To do:
What you return should be the complete data below, word for word, with no pictures in it.
╭─ Source records
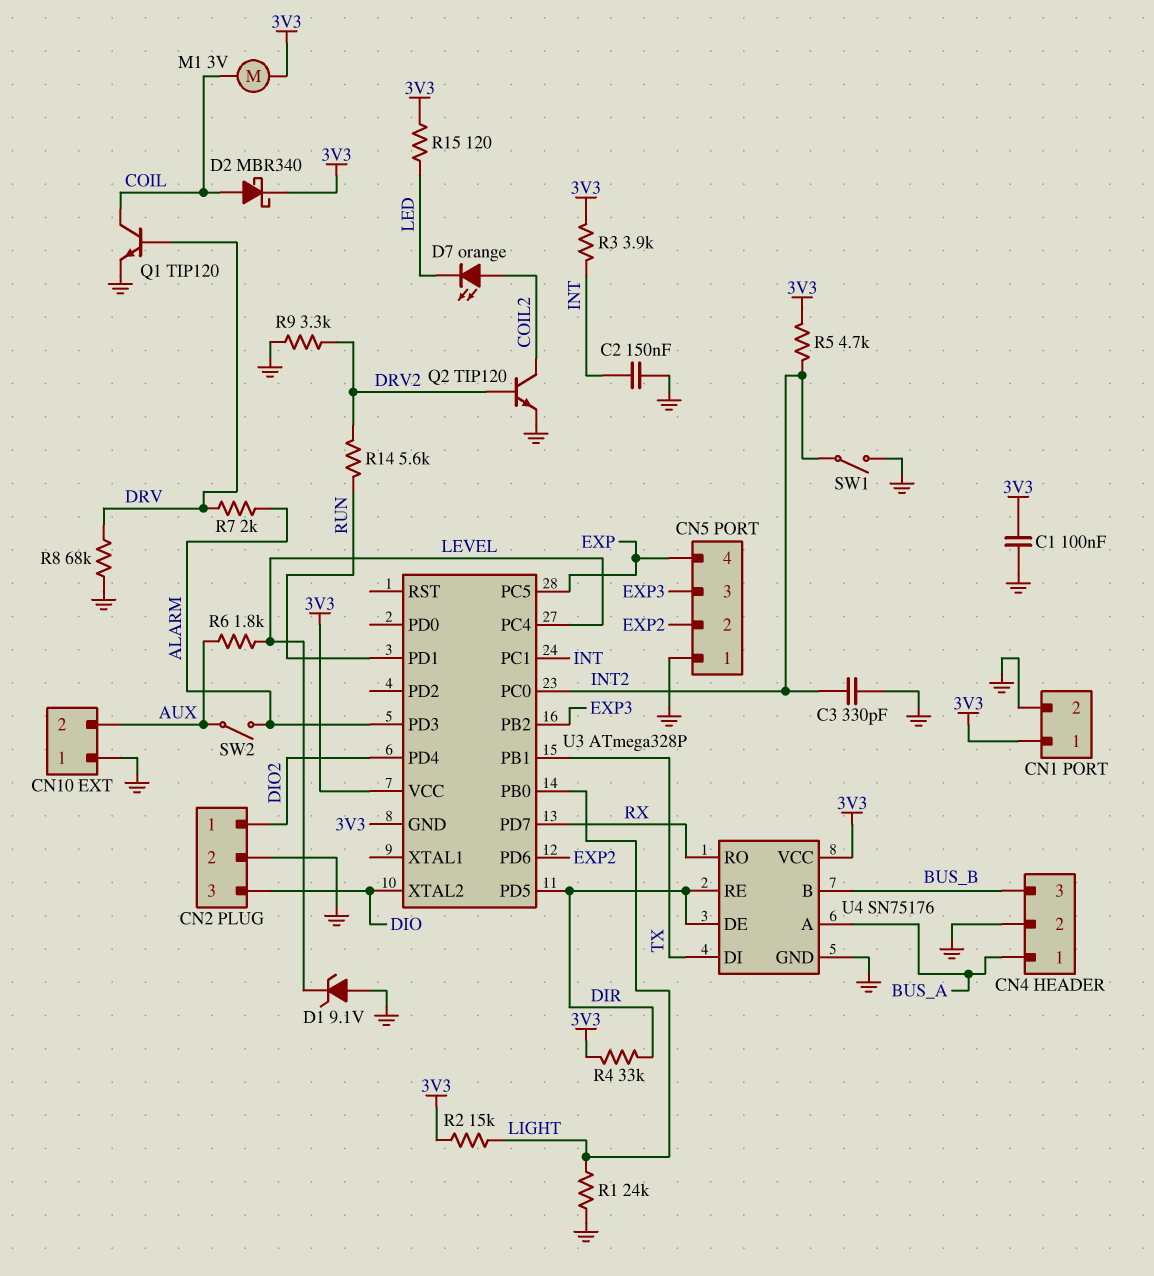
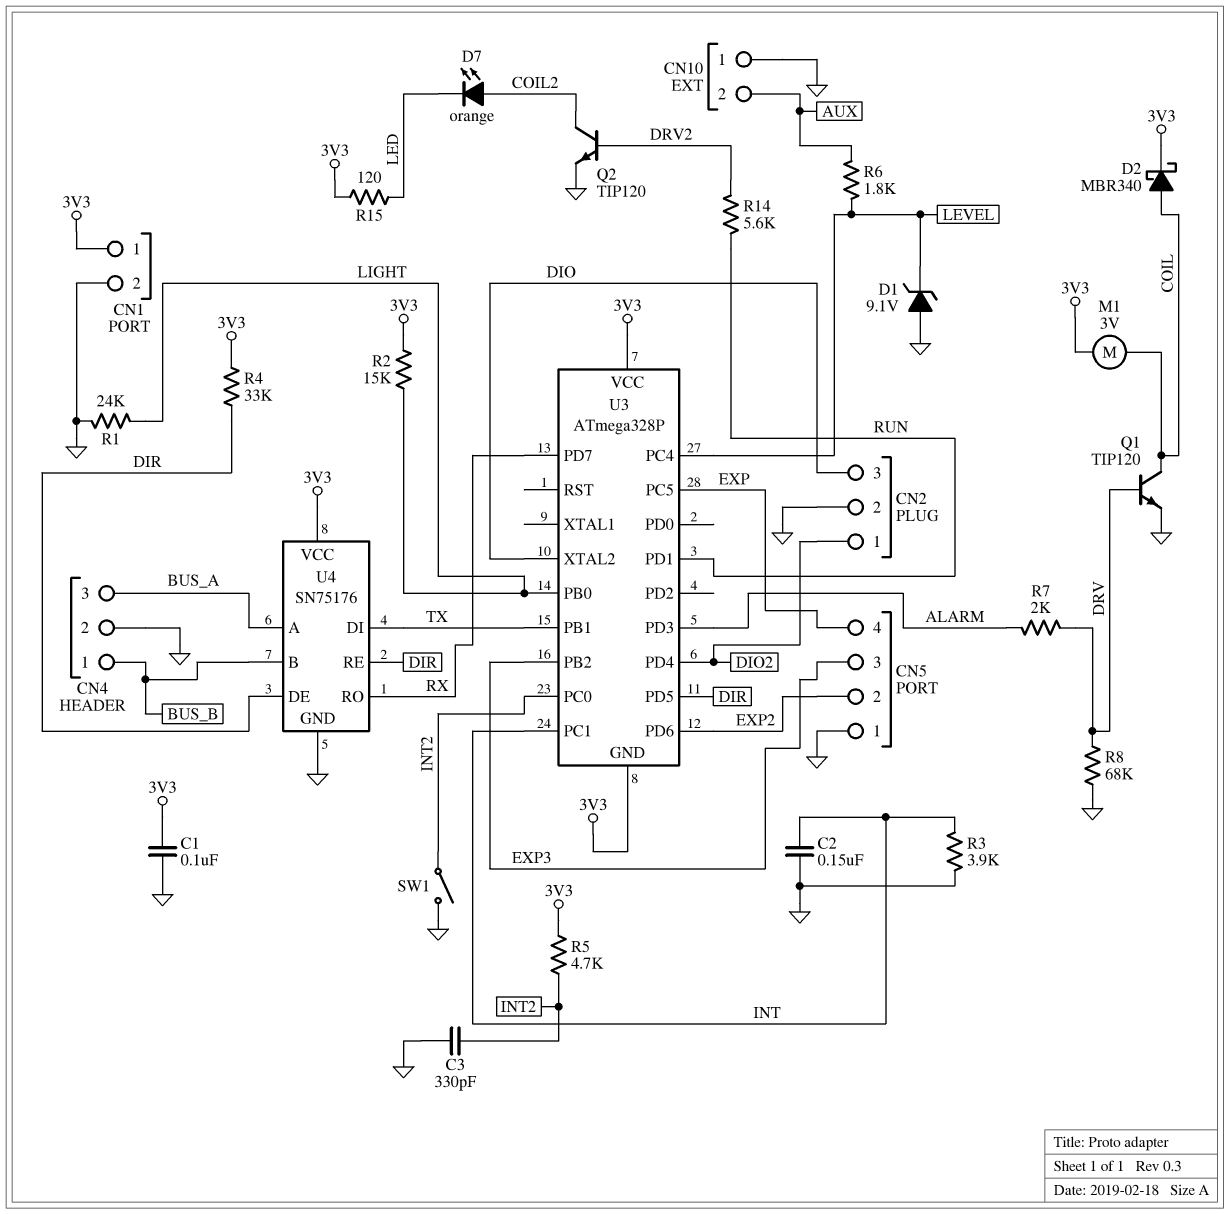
CN4 pin 1: BUS_A -> BUS_B
CN4 pin 3: BUS_B -> BUS_A
R3: 3.9k (3V3, INT) -> 3.9k (GND, INT)
R9: 3.3k (DRV2, GND) -> none
SW2: switch (ALARM, AUX) -> none

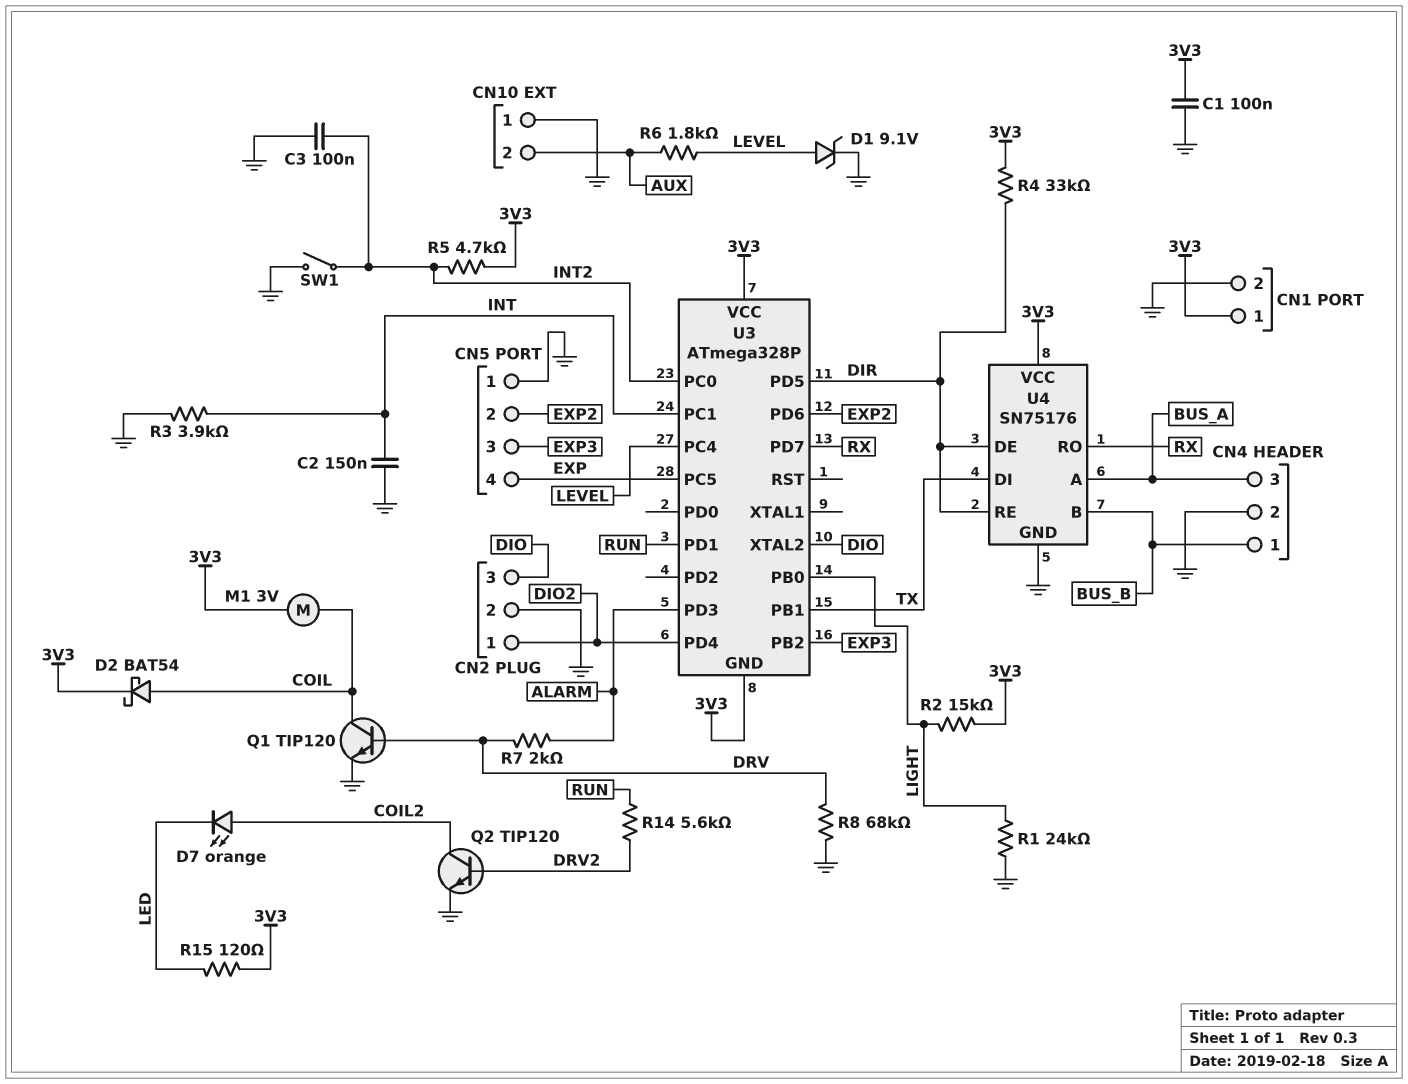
C3: 330pF (GND, INT2) -> 100nF (GND, INT2)
D1: zener 9.1V (A GND, K LEVEL) -> zener 9.1V (A LEVEL, K GND)
D2: schottky MBR340 (A COIL, K 3V3) -> schottky BAT54 (A COIL, K 3V3)

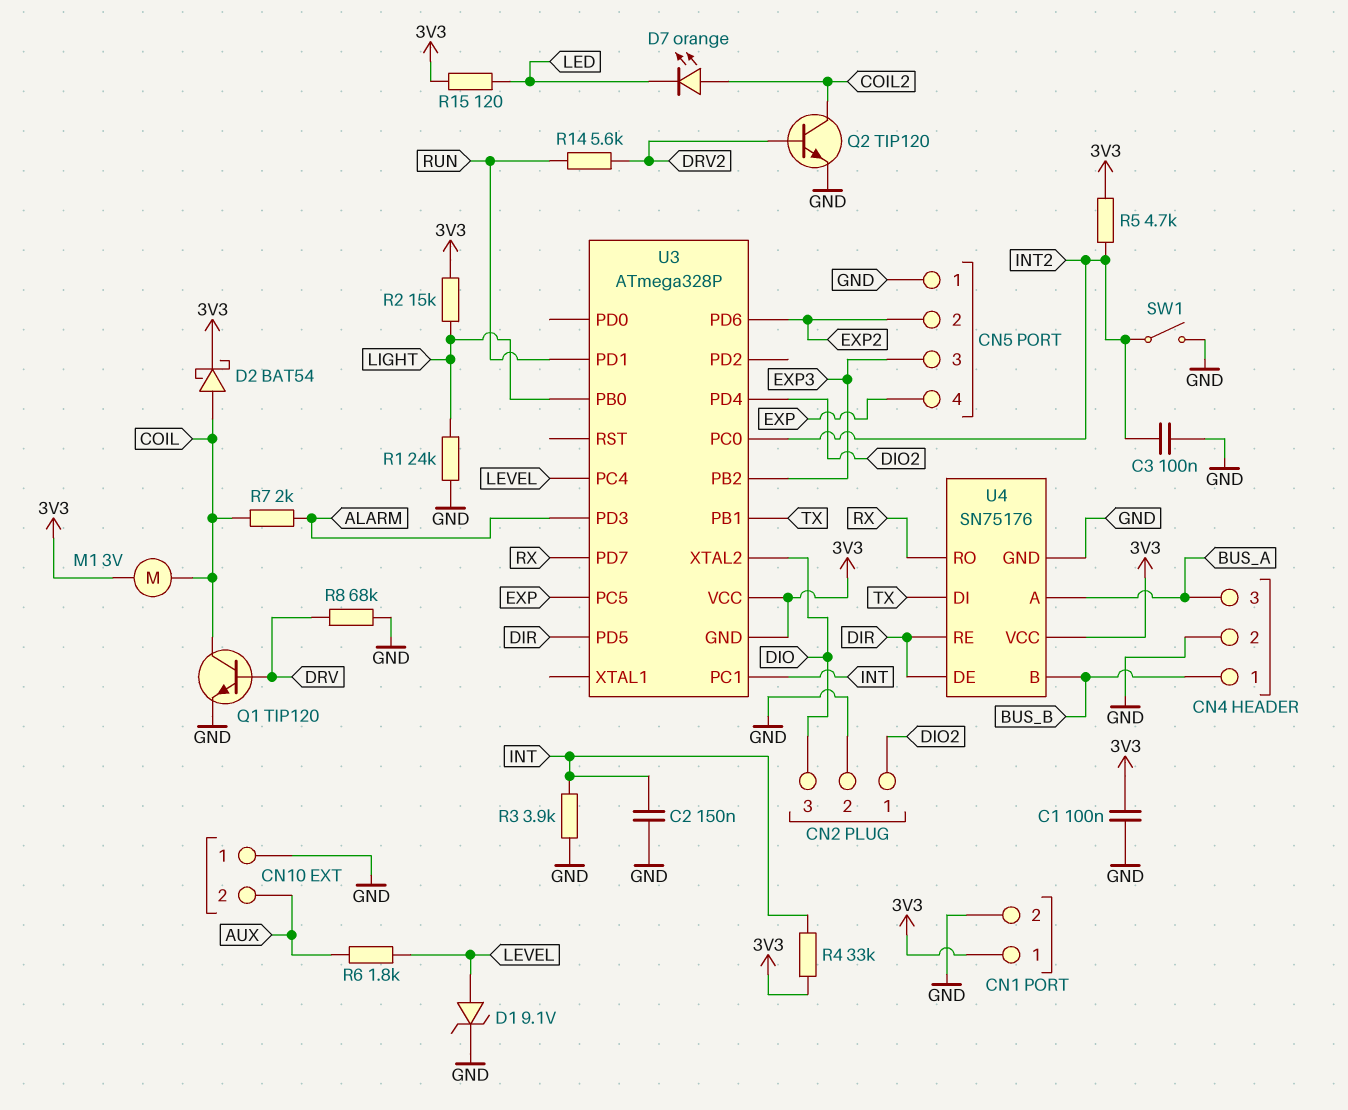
R4: 33k (3V3, DIR) -> 33k (3V3, INT)
R7: 2k (ALARM, DRV) -> 2k (ALARM, COIL)

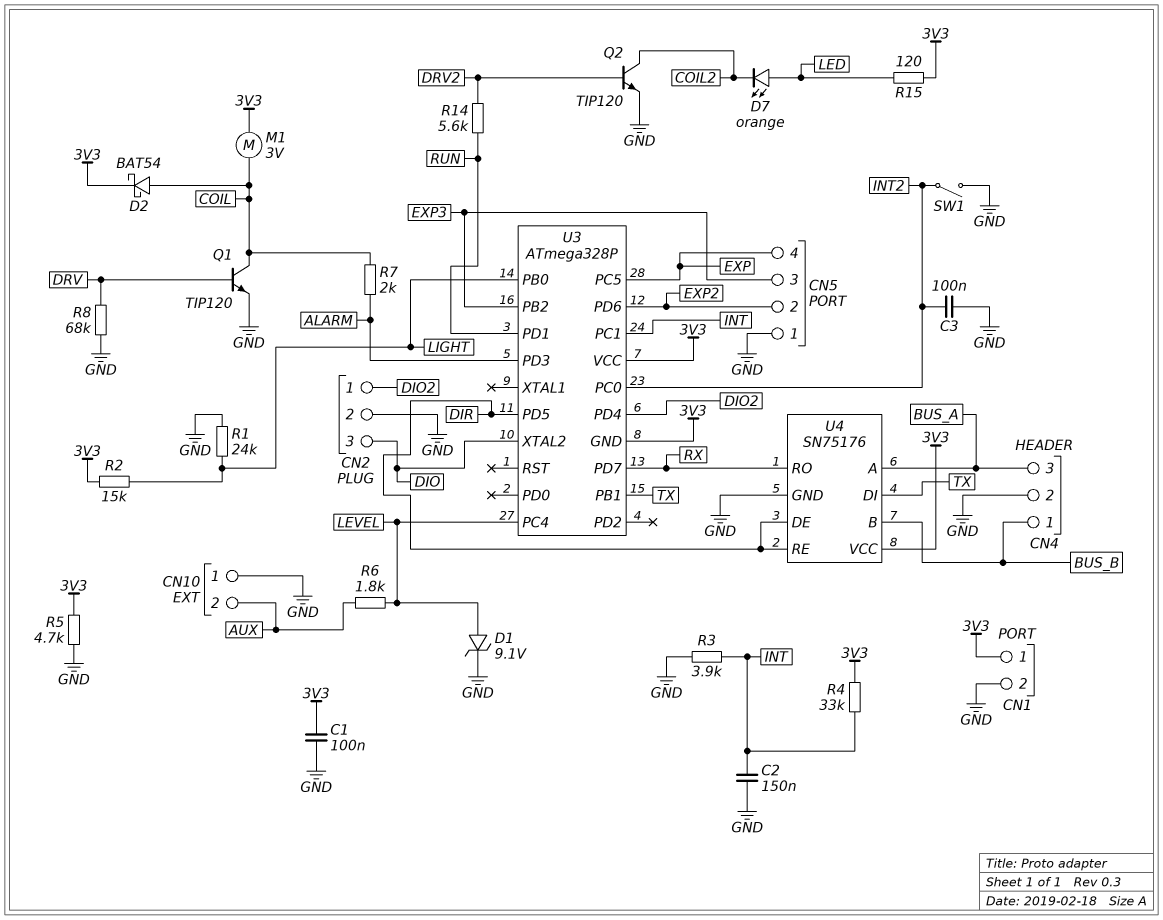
D7: LED orange (A COIL2, K LED) -> LED orange (A LED, K COIL2)
R5: 4.7k (3V3, INT2) -> 4.7k (3V3, GND)

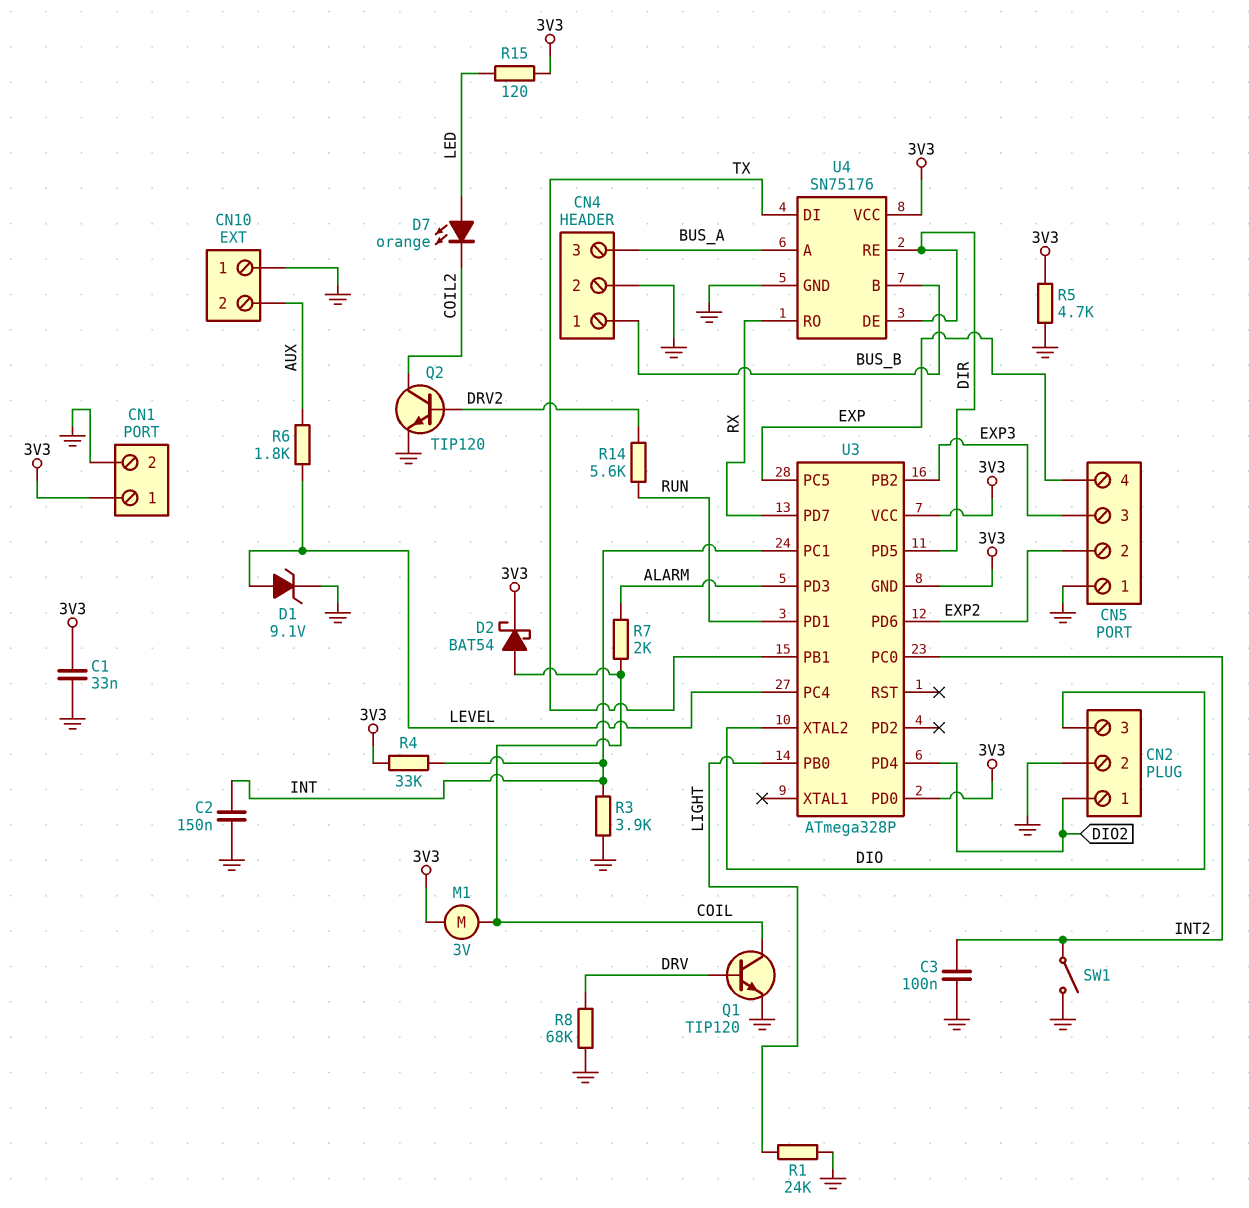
C1: 100nF (3V3, GND) -> 33nF (3V3, GND)
R2: 15k (3V3, LIGHT) -> none
U3 pin PD0: none -> 3V3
╰─
Answer below:
CN4 pin 1: BUS_A -> BUS_B
CN4 pin 3: BUS_B -> BUS_A
R3: 3.9k (3V3, INT) -> 3.9k (GND, INT)
R9: 3.3k (DRV2, GND) -> none
SW2: switch (ALARM, AUX) -> none

C3: 330pF (GND, INT2) -> 100nF (GND, INT2)
D1: zener 9.1V (A GND, K LEVEL) -> zener 9.1V (A LEVEL, K GND)
D2: schottky MBR340 (A COIL, K 3V3) -> schottky BAT54 (A COIL, K 3V3)

R4: 33k (3V3, DIR) -> 33k (3V3, INT)
R7: 2k (ALARM, DRV) -> 2k (ALARM, COIL)

D7: LED orange (A COIL2, K LED) -> LED orange (A LED, K COIL2)
R5: 4.7k (3V3, INT2) -> 4.7k (3V3, GND)

C1: 100nF (3V3, GND) -> 33nF (3V3, GND)
R2: 15k (3V3, LIGHT) -> none
U3 pin PD0: none -> 3V3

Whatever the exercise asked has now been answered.